## Directions
Give back an exact copy of the listing that follows, without the pictures.

## Exercise data
########

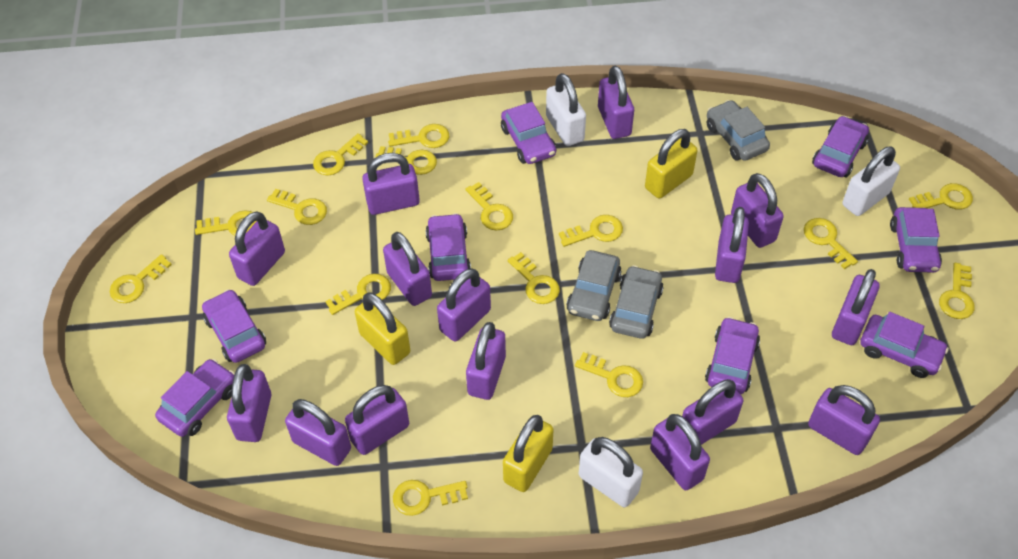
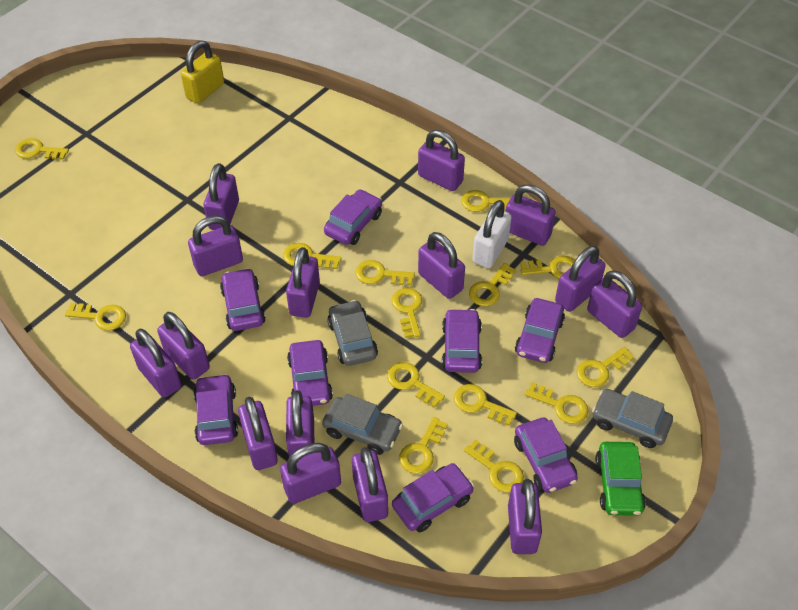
green car: 0 -> 1
white padlock: 3 -> 1
yellow key: 15 -> 14
yellow padlock: 3 -> 1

########

## Response to this task
green car: 0 -> 1
white padlock: 3 -> 1
yellow key: 15 -> 14
yellow padlock: 3 -> 1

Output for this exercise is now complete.